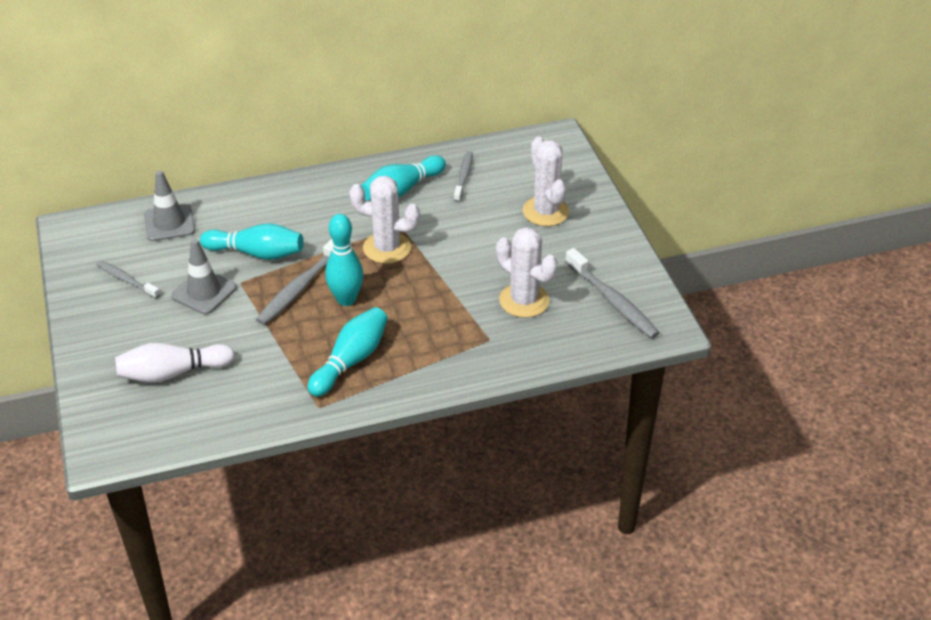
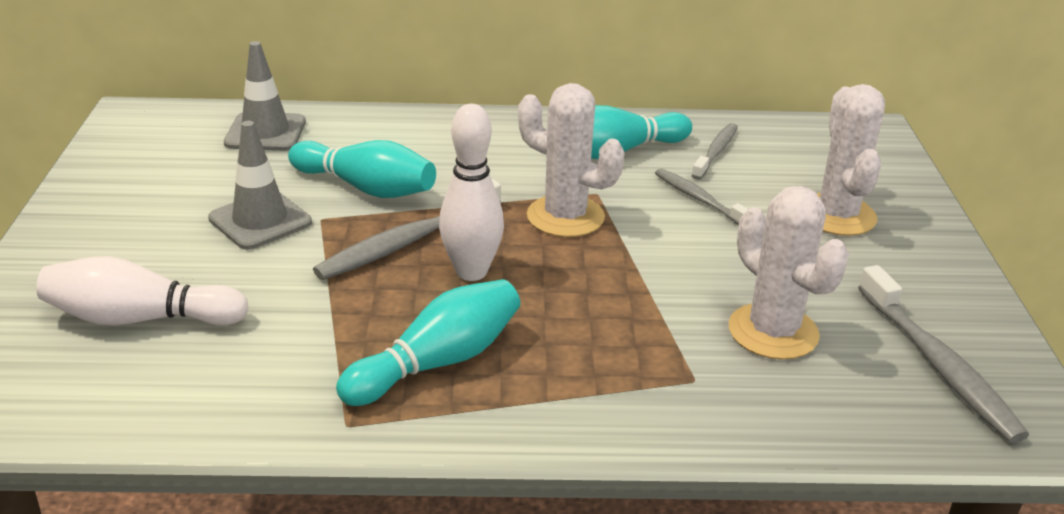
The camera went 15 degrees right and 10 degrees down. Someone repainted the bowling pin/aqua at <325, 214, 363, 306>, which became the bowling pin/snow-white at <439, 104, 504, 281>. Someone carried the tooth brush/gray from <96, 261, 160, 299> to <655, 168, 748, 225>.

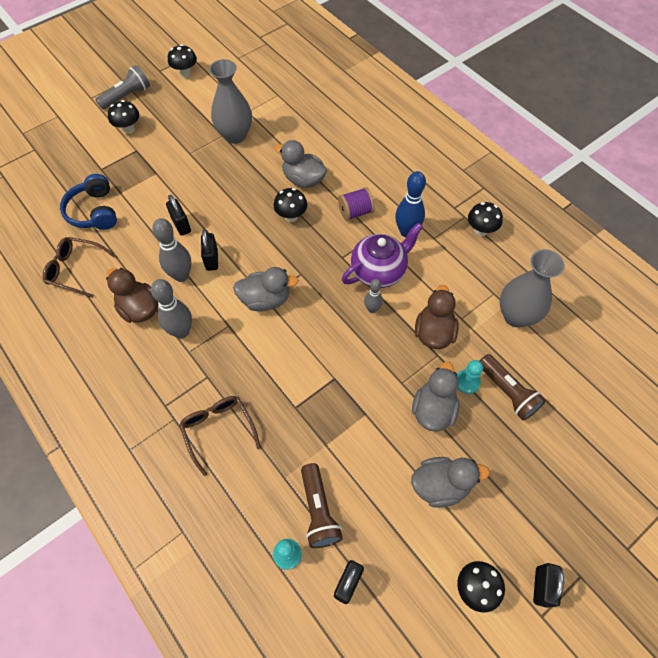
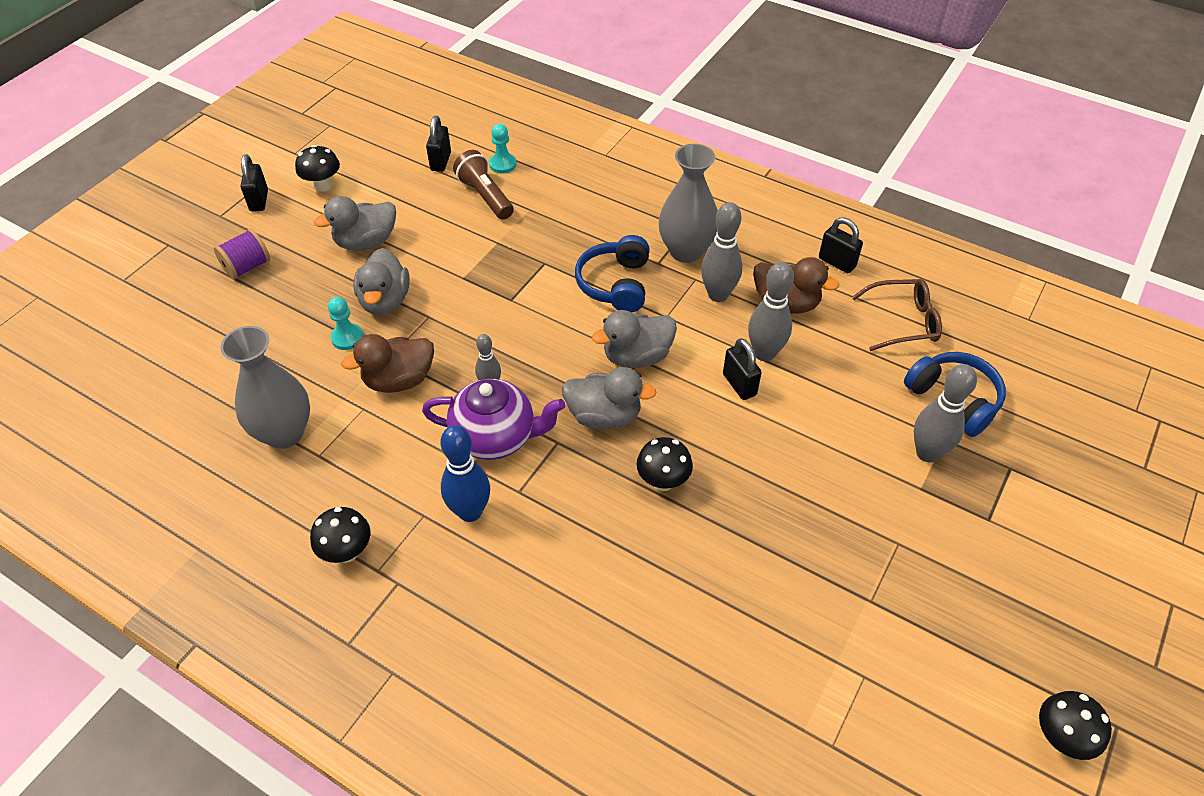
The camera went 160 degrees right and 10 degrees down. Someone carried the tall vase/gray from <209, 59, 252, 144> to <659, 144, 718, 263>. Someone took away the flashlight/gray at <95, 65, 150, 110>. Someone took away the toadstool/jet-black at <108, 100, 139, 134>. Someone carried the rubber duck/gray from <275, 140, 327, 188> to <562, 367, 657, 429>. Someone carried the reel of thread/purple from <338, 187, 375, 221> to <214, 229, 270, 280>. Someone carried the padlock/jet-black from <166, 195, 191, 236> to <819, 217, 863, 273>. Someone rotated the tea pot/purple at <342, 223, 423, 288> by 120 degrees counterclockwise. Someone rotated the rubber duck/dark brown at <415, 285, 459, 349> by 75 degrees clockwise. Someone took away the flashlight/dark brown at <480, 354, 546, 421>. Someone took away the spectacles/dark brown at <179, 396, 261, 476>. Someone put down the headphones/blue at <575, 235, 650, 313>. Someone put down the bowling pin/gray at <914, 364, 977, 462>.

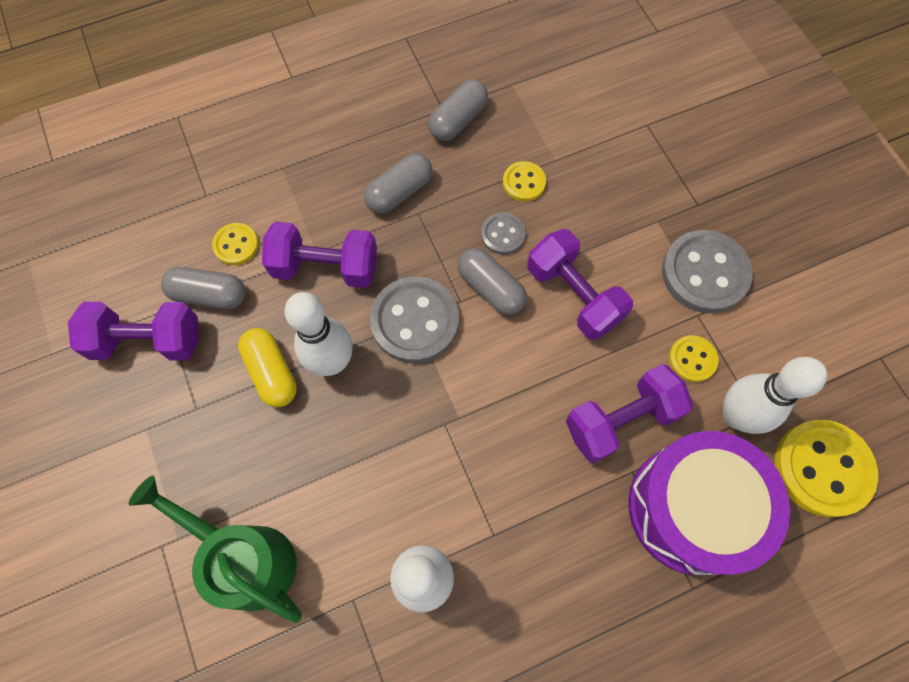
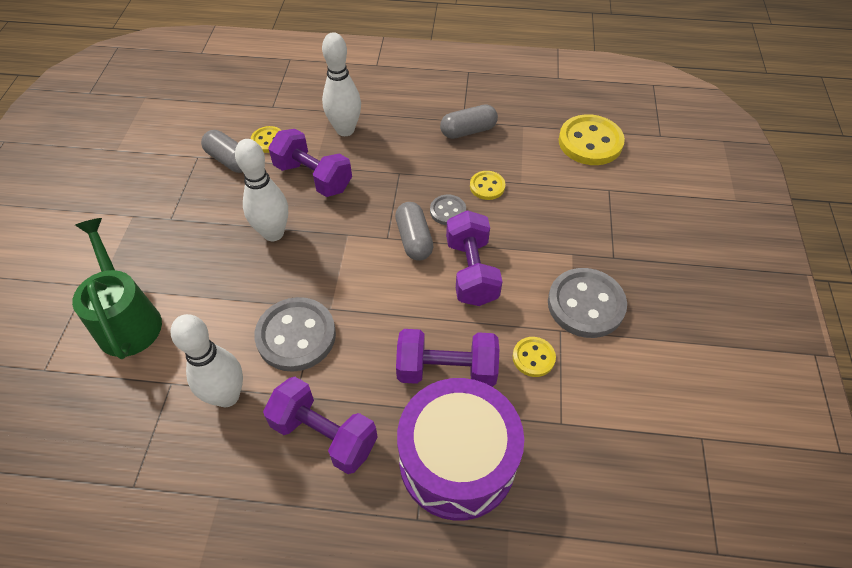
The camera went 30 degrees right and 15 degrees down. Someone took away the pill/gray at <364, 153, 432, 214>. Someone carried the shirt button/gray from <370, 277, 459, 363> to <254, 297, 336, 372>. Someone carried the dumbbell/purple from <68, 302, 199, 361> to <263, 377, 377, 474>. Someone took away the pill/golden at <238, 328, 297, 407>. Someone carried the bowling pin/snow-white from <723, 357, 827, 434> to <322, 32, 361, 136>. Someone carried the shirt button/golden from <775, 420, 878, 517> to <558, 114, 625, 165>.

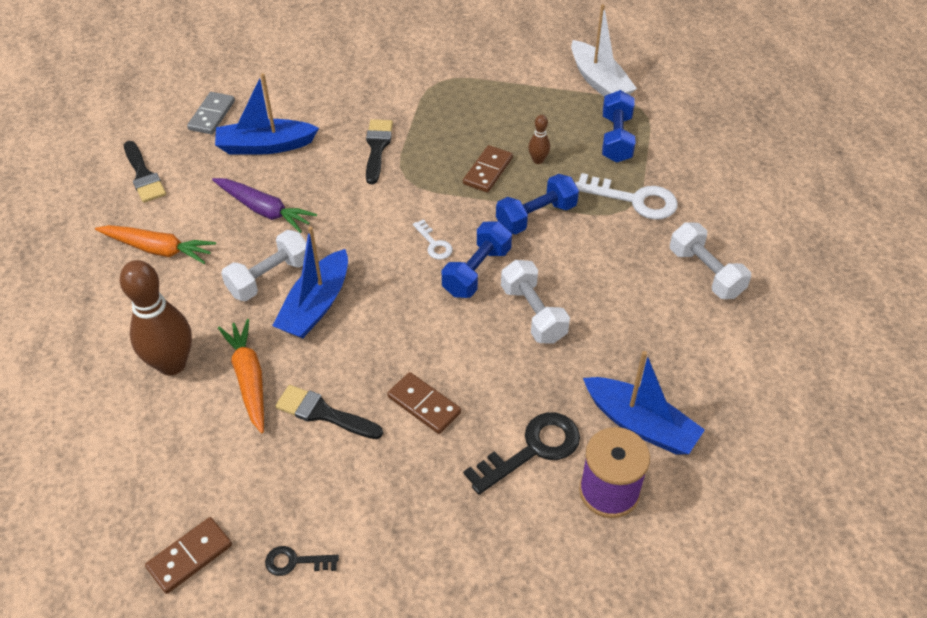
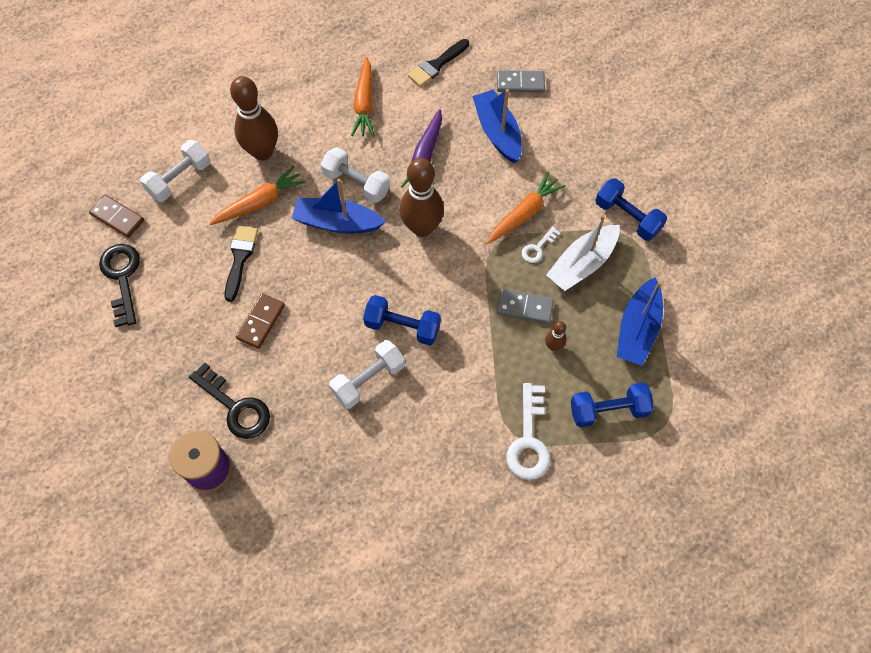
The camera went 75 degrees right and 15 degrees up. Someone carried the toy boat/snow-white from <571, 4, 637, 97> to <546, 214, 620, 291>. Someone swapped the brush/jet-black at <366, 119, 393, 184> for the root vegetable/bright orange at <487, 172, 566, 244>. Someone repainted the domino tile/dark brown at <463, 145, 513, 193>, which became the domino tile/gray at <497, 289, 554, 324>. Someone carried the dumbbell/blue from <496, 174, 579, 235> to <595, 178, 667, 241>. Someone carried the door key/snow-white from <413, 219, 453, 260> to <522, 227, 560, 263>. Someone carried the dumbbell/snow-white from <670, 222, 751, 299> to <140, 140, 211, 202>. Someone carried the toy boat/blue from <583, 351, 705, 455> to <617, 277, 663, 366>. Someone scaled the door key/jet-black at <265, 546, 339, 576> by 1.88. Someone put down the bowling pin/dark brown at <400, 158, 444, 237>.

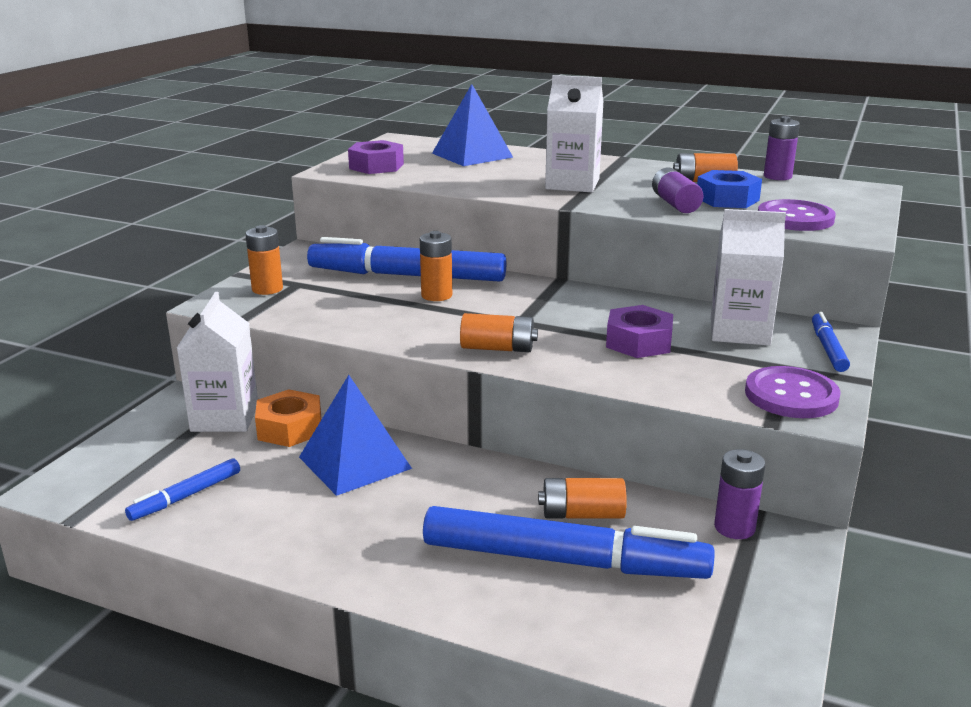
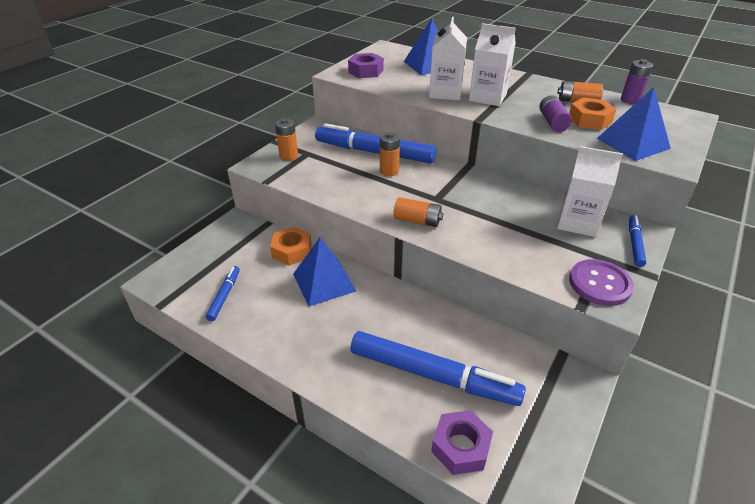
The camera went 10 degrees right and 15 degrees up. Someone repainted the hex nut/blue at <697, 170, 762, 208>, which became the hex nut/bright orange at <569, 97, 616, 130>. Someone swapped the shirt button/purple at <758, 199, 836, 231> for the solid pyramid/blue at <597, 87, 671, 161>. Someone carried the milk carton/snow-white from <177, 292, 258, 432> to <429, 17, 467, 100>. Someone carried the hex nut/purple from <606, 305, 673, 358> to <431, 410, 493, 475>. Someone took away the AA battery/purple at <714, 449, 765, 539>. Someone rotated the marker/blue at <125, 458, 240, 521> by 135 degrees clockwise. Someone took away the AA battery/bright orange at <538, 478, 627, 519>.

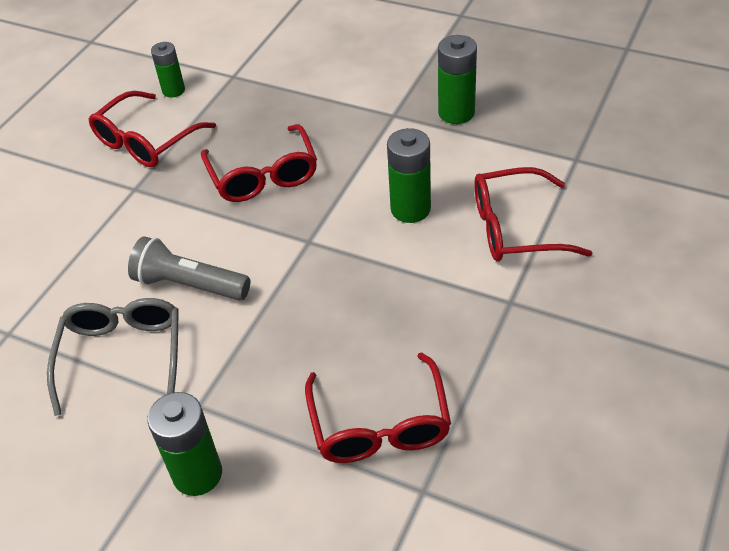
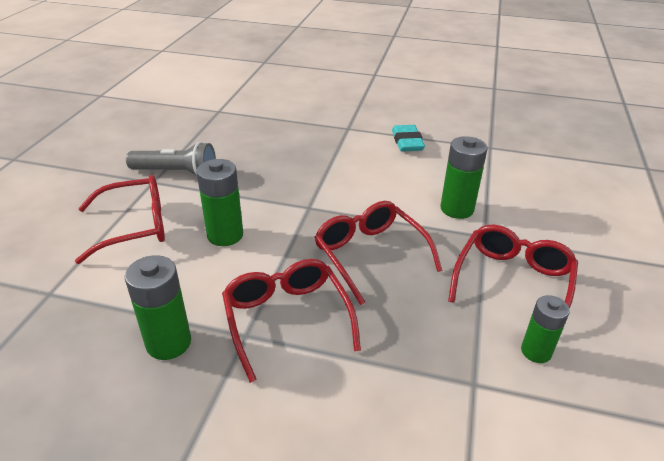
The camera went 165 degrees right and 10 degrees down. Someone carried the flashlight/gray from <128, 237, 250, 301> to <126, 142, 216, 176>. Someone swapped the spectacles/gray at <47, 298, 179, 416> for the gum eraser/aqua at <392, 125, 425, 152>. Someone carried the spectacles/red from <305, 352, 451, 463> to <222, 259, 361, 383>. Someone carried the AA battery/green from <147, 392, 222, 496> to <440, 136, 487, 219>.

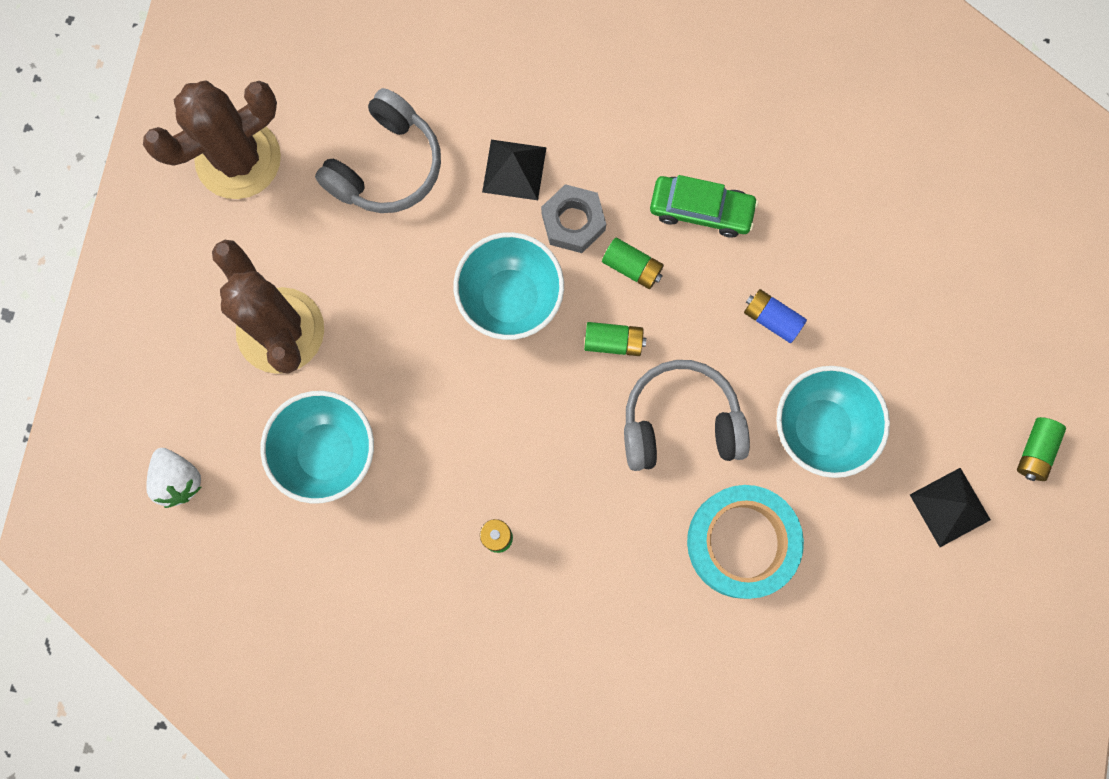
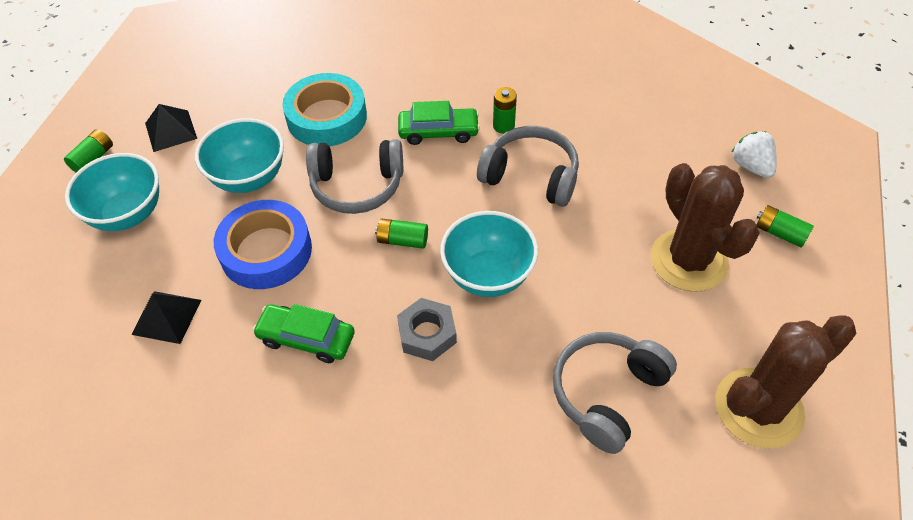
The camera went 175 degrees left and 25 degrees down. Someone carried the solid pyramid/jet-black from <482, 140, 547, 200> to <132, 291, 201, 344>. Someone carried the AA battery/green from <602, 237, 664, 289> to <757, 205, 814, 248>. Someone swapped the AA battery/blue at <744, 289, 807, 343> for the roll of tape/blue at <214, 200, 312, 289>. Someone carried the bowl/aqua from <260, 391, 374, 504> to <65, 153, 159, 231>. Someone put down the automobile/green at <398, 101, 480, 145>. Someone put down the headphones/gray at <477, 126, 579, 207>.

+ + +

DESCRIPTION OF THE TASK. Give the number of lines in the listing that contain the word "flashlight", leaving out all other words.

EXERCISE OUTPUT. 2